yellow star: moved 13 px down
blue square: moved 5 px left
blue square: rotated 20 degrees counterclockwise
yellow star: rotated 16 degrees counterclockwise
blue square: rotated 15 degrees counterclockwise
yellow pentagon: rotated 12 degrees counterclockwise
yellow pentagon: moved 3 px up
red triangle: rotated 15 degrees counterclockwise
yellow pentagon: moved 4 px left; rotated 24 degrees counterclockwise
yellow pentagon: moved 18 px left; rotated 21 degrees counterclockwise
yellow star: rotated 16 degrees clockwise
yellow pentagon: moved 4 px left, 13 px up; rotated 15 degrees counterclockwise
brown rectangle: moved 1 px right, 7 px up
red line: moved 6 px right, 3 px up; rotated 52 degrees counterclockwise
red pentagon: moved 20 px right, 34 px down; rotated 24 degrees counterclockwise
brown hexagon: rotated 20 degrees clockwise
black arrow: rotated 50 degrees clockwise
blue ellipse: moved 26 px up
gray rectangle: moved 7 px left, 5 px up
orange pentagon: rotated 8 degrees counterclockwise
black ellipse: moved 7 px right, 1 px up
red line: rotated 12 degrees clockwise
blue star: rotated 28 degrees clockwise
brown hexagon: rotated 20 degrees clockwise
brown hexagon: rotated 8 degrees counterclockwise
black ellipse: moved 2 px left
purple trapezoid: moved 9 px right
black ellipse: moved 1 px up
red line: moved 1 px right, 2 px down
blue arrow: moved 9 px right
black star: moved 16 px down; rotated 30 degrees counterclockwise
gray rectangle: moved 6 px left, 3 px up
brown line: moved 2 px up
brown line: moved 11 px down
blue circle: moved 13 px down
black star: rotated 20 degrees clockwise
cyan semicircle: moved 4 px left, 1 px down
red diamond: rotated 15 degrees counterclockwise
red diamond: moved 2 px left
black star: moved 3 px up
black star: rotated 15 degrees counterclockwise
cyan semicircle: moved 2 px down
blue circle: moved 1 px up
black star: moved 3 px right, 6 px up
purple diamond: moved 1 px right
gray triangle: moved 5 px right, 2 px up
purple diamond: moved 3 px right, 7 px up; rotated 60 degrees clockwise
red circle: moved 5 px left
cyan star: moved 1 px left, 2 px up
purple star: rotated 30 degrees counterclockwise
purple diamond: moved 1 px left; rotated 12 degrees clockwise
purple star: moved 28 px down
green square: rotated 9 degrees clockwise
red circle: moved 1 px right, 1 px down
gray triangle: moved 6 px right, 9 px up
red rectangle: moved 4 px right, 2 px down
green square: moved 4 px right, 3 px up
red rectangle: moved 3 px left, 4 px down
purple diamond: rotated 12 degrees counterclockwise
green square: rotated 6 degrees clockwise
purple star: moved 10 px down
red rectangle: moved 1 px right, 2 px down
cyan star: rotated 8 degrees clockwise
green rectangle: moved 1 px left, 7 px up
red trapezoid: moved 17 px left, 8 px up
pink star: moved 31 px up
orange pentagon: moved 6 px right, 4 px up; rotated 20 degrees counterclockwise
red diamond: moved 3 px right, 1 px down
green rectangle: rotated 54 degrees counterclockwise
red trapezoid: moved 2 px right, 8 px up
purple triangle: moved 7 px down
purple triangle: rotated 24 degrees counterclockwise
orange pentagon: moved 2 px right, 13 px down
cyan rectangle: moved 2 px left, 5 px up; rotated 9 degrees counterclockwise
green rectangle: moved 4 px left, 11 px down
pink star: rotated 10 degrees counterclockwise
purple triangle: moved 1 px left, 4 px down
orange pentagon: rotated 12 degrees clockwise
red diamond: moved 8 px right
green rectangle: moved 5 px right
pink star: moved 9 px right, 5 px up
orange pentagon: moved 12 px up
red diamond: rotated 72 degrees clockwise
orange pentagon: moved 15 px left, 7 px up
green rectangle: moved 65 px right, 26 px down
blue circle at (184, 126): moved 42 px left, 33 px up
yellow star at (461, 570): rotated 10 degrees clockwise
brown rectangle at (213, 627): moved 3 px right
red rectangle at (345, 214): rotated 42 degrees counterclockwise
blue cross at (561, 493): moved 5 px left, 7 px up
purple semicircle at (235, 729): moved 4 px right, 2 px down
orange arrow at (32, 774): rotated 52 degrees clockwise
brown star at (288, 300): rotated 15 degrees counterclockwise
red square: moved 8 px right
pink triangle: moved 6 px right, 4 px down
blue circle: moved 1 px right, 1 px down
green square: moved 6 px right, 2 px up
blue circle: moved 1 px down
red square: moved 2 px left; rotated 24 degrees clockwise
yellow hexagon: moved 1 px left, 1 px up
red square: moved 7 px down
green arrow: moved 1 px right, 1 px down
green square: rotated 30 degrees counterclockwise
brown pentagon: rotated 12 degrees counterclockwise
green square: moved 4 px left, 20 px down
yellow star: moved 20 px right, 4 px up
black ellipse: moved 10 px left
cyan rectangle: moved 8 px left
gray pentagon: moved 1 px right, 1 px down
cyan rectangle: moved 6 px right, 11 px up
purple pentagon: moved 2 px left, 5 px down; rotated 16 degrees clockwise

☆ ☆ ☆ ☆ ☆

WORK INSTRUCTIONS ▸ Pull out each line of the listing above that contains the string "hexagon", and reproduce those lines in their original order.

TASK RESULT ▸
brown hexagon: rotated 20 degrees clockwise
brown hexagon: rotated 20 degrees clockwise
brown hexagon: rotated 8 degrees counterclockwise
yellow hexagon: moved 1 px left, 1 px up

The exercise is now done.